WHAT YOU ARE ASKED TO DO - Each record below should be given again exactly as it reads.

Stored records:
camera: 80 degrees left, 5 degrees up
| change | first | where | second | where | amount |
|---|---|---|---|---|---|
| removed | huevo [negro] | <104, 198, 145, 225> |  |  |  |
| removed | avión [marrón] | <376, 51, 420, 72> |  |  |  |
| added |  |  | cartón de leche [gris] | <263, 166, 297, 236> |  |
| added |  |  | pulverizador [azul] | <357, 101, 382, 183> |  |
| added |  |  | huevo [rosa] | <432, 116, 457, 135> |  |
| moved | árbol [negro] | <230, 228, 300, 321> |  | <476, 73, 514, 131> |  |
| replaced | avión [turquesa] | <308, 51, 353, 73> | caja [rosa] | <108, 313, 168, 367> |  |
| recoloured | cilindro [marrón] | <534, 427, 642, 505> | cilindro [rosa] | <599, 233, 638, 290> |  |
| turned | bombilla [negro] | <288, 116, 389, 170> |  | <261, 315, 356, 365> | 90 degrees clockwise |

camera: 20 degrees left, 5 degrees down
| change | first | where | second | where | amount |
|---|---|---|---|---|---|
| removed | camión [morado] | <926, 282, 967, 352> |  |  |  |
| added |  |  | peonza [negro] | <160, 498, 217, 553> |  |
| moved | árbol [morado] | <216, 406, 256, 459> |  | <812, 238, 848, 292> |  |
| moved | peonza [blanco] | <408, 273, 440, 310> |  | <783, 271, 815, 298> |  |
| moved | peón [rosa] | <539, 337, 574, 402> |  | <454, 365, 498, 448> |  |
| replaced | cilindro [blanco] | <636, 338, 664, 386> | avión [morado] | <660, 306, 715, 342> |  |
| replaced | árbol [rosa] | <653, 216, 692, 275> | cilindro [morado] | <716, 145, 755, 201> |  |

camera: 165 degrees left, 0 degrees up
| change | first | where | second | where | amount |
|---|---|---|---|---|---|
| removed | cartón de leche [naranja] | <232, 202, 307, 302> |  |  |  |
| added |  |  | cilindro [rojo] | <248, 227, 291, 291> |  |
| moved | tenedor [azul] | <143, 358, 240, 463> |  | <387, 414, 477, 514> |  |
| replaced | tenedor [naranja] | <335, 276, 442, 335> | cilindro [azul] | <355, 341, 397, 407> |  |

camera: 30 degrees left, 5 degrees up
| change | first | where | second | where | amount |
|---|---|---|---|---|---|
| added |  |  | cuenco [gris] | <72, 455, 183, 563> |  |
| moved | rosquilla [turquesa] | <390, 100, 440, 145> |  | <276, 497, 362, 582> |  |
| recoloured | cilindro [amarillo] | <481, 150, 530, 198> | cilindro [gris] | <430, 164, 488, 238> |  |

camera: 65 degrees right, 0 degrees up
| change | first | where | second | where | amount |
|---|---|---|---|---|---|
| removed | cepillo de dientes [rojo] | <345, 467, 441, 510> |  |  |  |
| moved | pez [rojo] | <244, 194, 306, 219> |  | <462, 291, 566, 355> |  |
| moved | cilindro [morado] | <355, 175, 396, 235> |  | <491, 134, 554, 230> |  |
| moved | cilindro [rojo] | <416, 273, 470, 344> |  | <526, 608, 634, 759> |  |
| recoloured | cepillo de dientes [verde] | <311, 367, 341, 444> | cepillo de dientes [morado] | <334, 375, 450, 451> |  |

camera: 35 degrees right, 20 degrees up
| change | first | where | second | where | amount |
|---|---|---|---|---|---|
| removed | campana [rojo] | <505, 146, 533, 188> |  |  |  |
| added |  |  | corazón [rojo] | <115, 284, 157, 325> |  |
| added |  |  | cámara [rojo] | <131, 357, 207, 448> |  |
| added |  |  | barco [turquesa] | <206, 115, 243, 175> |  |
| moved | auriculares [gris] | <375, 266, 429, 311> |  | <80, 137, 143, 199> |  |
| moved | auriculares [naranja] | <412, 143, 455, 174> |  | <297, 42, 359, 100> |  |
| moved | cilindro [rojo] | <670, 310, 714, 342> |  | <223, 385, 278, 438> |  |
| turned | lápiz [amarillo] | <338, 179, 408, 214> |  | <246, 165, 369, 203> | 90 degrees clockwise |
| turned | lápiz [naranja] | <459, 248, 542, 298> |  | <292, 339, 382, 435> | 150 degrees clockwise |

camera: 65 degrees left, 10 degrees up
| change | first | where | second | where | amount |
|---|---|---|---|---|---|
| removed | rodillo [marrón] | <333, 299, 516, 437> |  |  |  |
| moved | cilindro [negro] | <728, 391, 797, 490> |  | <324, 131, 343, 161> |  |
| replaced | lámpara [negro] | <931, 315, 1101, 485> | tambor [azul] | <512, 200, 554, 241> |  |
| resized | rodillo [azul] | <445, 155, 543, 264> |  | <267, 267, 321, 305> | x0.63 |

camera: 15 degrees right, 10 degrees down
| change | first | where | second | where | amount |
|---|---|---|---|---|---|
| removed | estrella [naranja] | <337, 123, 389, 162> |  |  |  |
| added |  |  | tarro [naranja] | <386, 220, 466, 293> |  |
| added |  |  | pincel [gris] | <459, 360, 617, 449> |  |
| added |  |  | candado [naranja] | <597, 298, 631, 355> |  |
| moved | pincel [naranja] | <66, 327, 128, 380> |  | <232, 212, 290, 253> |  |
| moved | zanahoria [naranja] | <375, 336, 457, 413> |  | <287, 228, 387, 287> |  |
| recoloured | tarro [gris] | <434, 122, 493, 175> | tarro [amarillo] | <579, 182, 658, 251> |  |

RESULT FOR THIS TASK -
camera: 80 degrees left, 5 degrees up
| change | first | where | second | where | amount |
|---|---|---|---|---|---|
| removed | huevo [negro] | <104, 198, 145, 225> |  |  |  |
| removed | avión [marrón] | <376, 51, 420, 72> |  |  |  |
| added |  |  | cartón de leche [gris] | <263, 166, 297, 236> |  |
| added |  |  | pulverizador [azul] | <357, 101, 382, 183> |  |
| added |  |  | huevo [rosa] | <432, 116, 457, 135> |  |
| moved | árbol [negro] | <230, 228, 300, 321> |  | <476, 73, 514, 131> |  |
| replaced | avión [turquesa] | <308, 51, 353, 73> | caja [rosa] | <108, 313, 168, 367> |  |
| recoloured | cilindro [marrón] | <534, 427, 642, 505> | cilindro [rosa] | <599, 233, 638, 290> |  |
| turned | bombilla [negro] | <288, 116, 389, 170> |  | <261, 315, 356, 365> | 90 degrees clockwise |

camera: 20 degrees left, 5 degrees down
| change | first | where | second | where | amount |
|---|---|---|---|---|---|
| removed | camión [morado] | <926, 282, 967, 352> |  |  |  |
| added |  |  | peonza [negro] | <160, 498, 217, 553> |  |
| moved | árbol [morado] | <216, 406, 256, 459> |  | <812, 238, 848, 292> |  |
| moved | peonza [blanco] | <408, 273, 440, 310> |  | <783, 271, 815, 298> |  |
| moved | peón [rosa] | <539, 337, 574, 402> |  | <454, 365, 498, 448> |  |
| replaced | cilindro [blanco] | <636, 338, 664, 386> | avión [morado] | <660, 306, 715, 342> |  |
| replaced | árbol [rosa] | <653, 216, 692, 275> | cilindro [morado] | <716, 145, 755, 201> |  |

camera: 165 degrees left, 0 degrees up
| change | first | where | second | where | amount |
|---|---|---|---|---|---|
| removed | cartón de leche [naranja] | <232, 202, 307, 302> |  |  |  |
| added |  |  | cilindro [rojo] | <248, 227, 291, 291> |  |
| moved | tenedor [azul] | <143, 358, 240, 463> |  | <387, 414, 477, 514> |  |
| replaced | tenedor [naranja] | <335, 276, 442, 335> | cilindro [azul] | <355, 341, 397, 407> |  |

camera: 30 degrees left, 5 degrees up
| change | first | where | second | where | amount |
|---|---|---|---|---|---|
| added |  |  | cuenco [gris] | <72, 455, 183, 563> |  |
| moved | rosquilla [turquesa] | <390, 100, 440, 145> |  | <276, 497, 362, 582> |  |
| recoloured | cilindro [amarillo] | <481, 150, 530, 198> | cilindro [gris] | <430, 164, 488, 238> |  |

camera: 65 degrees right, 0 degrees up
| change | first | where | second | where | amount |
|---|---|---|---|---|---|
| removed | cepillo de dientes [rojo] | <345, 467, 441, 510> |  |  |  |
| moved | pez [rojo] | <244, 194, 306, 219> |  | <462, 291, 566, 355> |  |
| moved | cilindro [morado] | <355, 175, 396, 235> |  | <491, 134, 554, 230> |  |
| moved | cilindro [rojo] | <416, 273, 470, 344> |  | <526, 608, 634, 759> |  |
| recoloured | cepillo de dientes [verde] | <311, 367, 341, 444> | cepillo de dientes [morado] | <334, 375, 450, 451> |  |

camera: 35 degrees right, 20 degrees up
| change | first | where | second | where | amount |
|---|---|---|---|---|---|
| removed | campana [rojo] | <505, 146, 533, 188> |  |  |  |
| added |  |  | corazón [rojo] | <115, 284, 157, 325> |  |
| added |  |  | cámara [rojo] | <131, 357, 207, 448> |  |
| added |  |  | barco [turquesa] | <206, 115, 243, 175> |  |
| moved | auriculares [gris] | <375, 266, 429, 311> |  | <80, 137, 143, 199> |  |
| moved | auriculares [naranja] | <412, 143, 455, 174> |  | <297, 42, 359, 100> |  |
| moved | cilindro [rojo] | <670, 310, 714, 342> |  | <223, 385, 278, 438> |  |
| turned | lápiz [amarillo] | <338, 179, 408, 214> |  | <246, 165, 369, 203> | 90 degrees clockwise |
| turned | lápiz [naranja] | <459, 248, 542, 298> |  | <292, 339, 382, 435> | 150 degrees clockwise |

camera: 65 degrees left, 10 degrees up
| change | first | where | second | where | amount |
|---|---|---|---|---|---|
| removed | rodillo [marrón] | <333, 299, 516, 437> |  |  |  |
| moved | cilindro [negro] | <728, 391, 797, 490> |  | <324, 131, 343, 161> |  |
| replaced | lámpara [negro] | <931, 315, 1101, 485> | tambor [azul] | <512, 200, 554, 241> |  |
| resized | rodillo [azul] | <445, 155, 543, 264> |  | <267, 267, 321, 305> | x0.63 |

camera: 15 degrees right, 10 degrees down
| change | first | where | second | where | amount |
|---|---|---|---|---|---|
| removed | estrella [naranja] | <337, 123, 389, 162> |  |  |  |
| added |  |  | tarro [naranja] | <386, 220, 466, 293> |  |
| added |  |  | pincel [gris] | <459, 360, 617, 449> |  |
| added |  |  | candado [naranja] | <597, 298, 631, 355> |  |
| moved | pincel [naranja] | <66, 327, 128, 380> |  | <232, 212, 290, 253> |  |
| moved | zanahoria [naranja] | <375, 336, 457, 413> |  | <287, 228, 387, 287> |  |
| recoloured | tarro [gris] | <434, 122, 493, 175> | tarro [amarillo] | <579, 182, 658, 251> |  |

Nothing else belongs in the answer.